What the task requires »
A bare number is all that is needed: how many lines below contain the string "truck"?

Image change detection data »
******

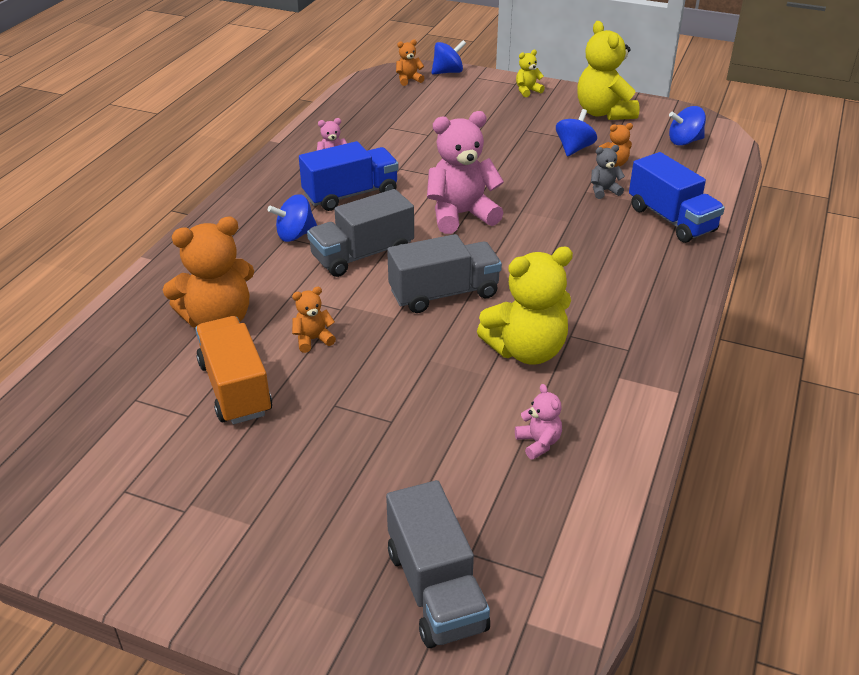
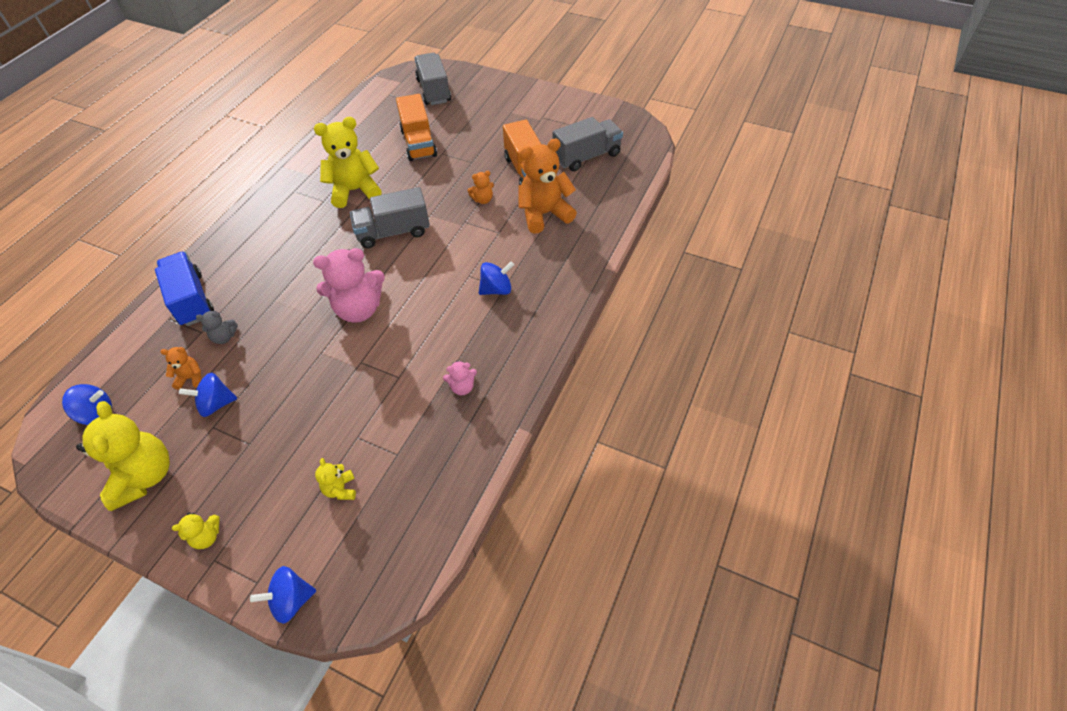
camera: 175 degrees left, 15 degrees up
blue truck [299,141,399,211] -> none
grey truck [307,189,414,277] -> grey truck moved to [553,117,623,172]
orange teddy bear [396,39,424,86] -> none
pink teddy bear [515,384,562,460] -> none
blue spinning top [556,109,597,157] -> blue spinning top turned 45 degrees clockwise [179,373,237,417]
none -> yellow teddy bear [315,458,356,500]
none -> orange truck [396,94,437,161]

******

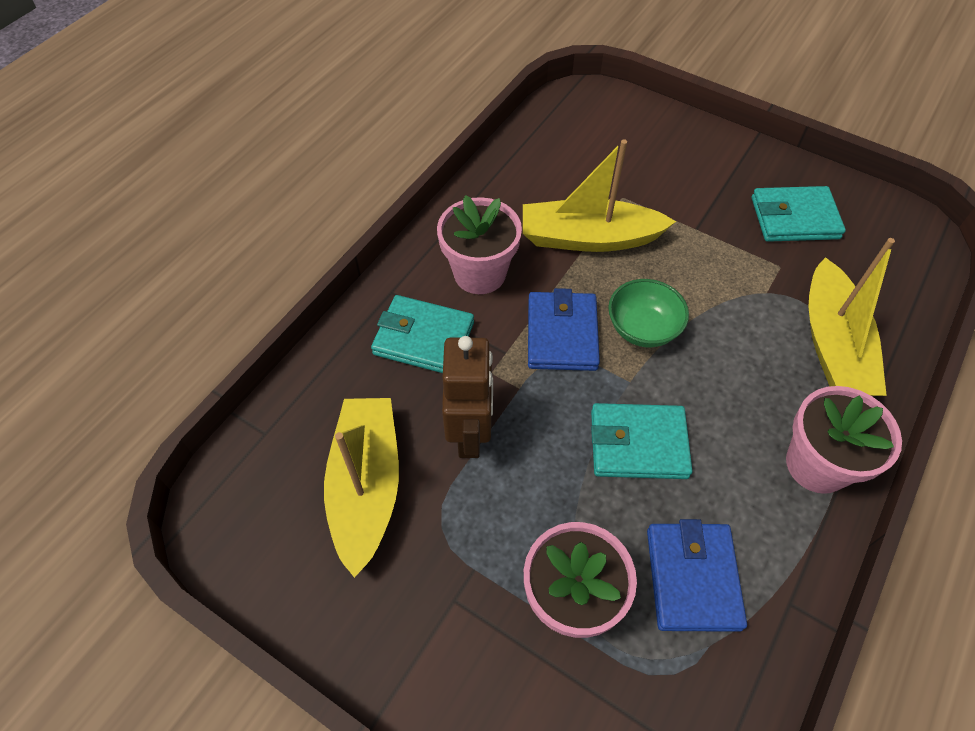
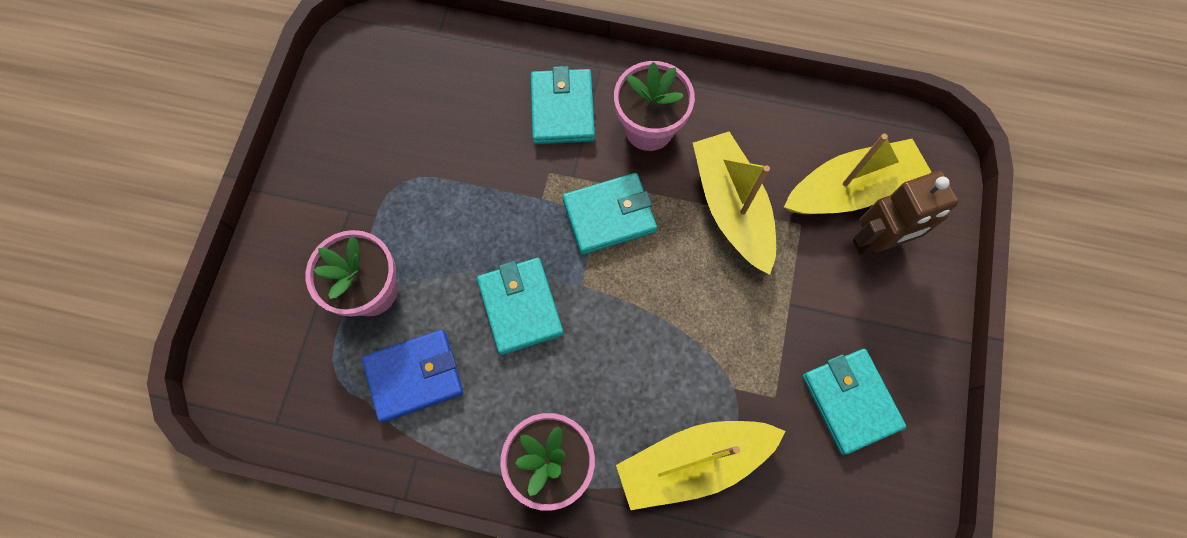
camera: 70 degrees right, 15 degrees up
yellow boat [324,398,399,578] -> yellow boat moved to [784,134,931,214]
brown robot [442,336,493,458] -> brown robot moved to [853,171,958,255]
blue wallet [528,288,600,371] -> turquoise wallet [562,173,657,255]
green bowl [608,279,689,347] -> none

******

Solution »
3